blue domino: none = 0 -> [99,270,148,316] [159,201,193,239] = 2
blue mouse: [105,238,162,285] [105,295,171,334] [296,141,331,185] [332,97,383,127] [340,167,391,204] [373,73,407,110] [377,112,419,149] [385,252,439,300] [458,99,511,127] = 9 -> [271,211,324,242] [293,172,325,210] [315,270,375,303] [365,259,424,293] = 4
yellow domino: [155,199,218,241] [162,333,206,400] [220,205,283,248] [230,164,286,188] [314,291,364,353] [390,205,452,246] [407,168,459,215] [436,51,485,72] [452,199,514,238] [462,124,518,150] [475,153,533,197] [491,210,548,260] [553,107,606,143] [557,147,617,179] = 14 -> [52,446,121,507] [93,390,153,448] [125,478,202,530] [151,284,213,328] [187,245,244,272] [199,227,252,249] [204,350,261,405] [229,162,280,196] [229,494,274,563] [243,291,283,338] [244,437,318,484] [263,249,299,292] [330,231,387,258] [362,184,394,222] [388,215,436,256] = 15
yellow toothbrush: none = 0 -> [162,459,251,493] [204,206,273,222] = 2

==

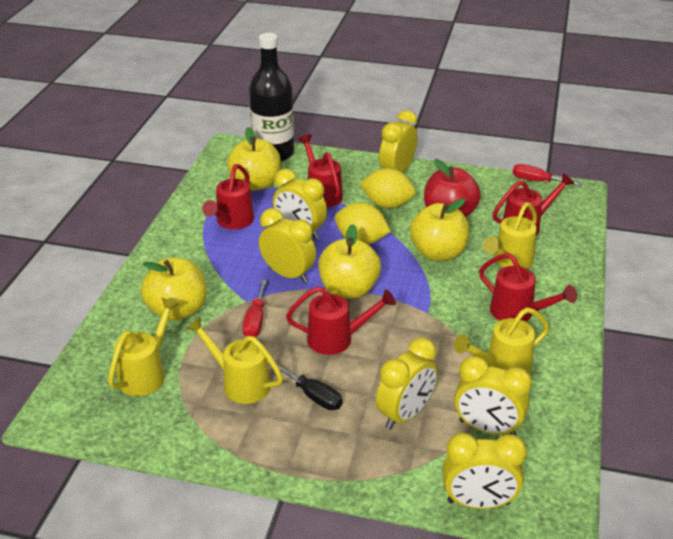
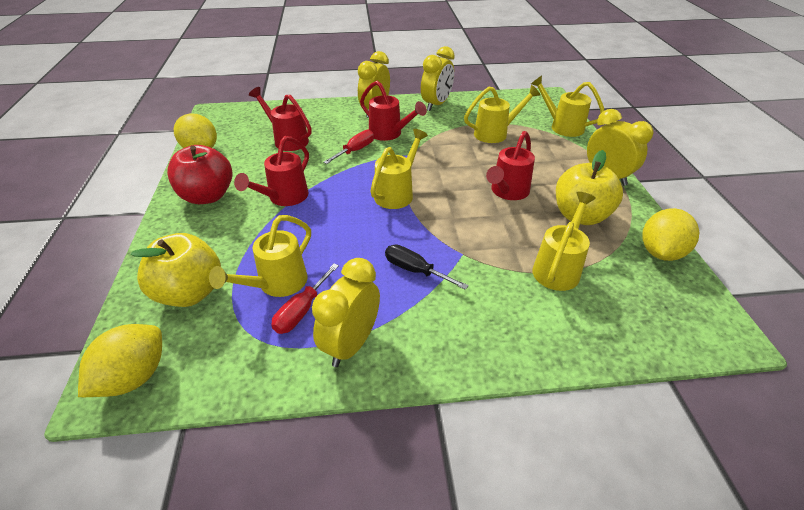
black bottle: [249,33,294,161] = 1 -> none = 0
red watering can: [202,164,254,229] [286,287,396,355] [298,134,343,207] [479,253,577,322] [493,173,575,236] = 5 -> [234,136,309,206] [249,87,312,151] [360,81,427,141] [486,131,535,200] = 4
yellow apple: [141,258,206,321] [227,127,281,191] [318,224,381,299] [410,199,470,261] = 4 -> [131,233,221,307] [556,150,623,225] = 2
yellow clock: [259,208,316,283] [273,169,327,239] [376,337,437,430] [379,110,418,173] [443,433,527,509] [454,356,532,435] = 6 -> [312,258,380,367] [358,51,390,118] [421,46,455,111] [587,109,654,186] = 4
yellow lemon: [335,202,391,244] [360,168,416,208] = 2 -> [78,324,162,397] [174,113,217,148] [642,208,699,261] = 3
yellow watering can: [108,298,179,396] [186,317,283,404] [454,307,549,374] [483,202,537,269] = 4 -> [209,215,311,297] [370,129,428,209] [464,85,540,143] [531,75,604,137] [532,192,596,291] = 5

Try it -> Everything above from the line containing "yellow lemon: [335,202,391,244]" down to the line containing "yellow watering can: [108,298,179,396]" should be copied exactly, both end lines included, and nothing else.

Solution for this problem ->
yellow lemon: [335,202,391,244] [360,168,416,208] = 2 -> [78,324,162,397] [174,113,217,148] [642,208,699,261] = 3
yellow watering can: [108,298,179,396] [186,317,283,404] [454,307,549,374] [483,202,537,269] = 4 -> [209,215,311,297] [370,129,428,209] [464,85,540,143] [531,75,604,137] [532,192,596,291] = 5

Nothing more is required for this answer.